• [WORK TASK] Copy nothing but the lines below running from the line containing "(499, 189) = (483, 233): brown" through the line containing "(783, 153) = (646, 55): turquoise", both end lines included.

• [Scene difference descriptions]
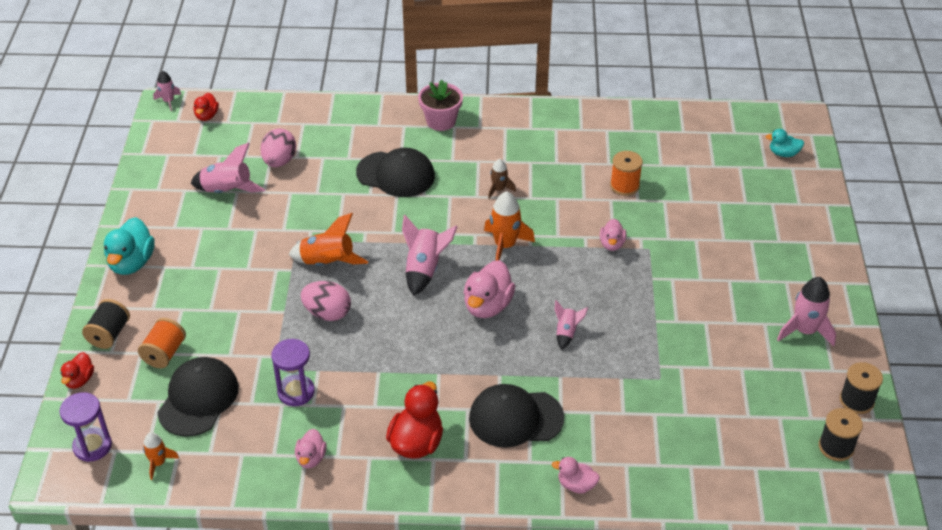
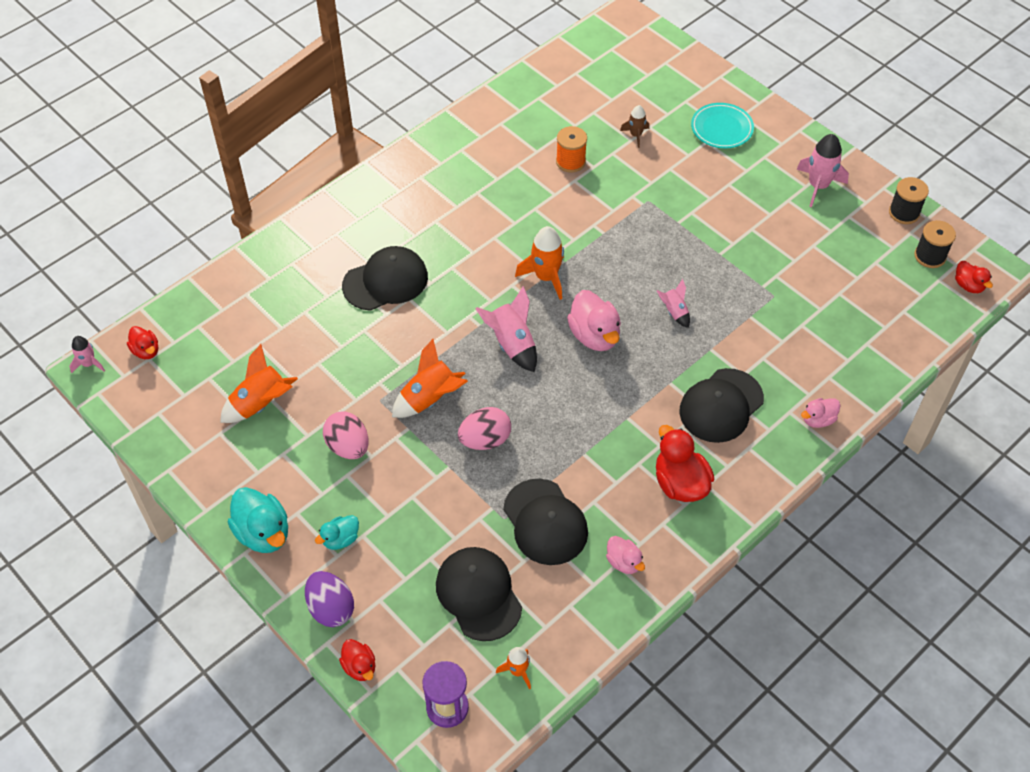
camera: 45 degrees left, 10 degrees up
(109, 334) = (331, 608): black spool -> purple egg
(164, 353) = (400, 583): orange spool -> none
(227, 191) = (261, 404): pink rocket -> orange rocket
(279, 161) = (271, 343): pink egg -> pink egg (348, 446)
(296, 392) = (545, 522): purple hourglass -> black cap
(441, 121) = (362, 207): pink flower pot -> none
(499, 189) = (483, 233): brown rocket -> brown rocket (636, 135)
(612, 244) = (619, 216): pink duck -> none
(776, 240) = (721, 129): none -> turquoise plate
(783, 153) = (646, 55): turquoise duck -> turquoise duck (340, 539)
(842, 493) = (968, 285): none -> red duck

• [COMPLETED EXERCISE]
(499, 189) = (483, 233): brown rocket -> brown rocket (636, 135)
(612, 244) = (619, 216): pink duck -> none
(776, 240) = (721, 129): none -> turquoise plate
(783, 153) = (646, 55): turquoise duck -> turquoise duck (340, 539)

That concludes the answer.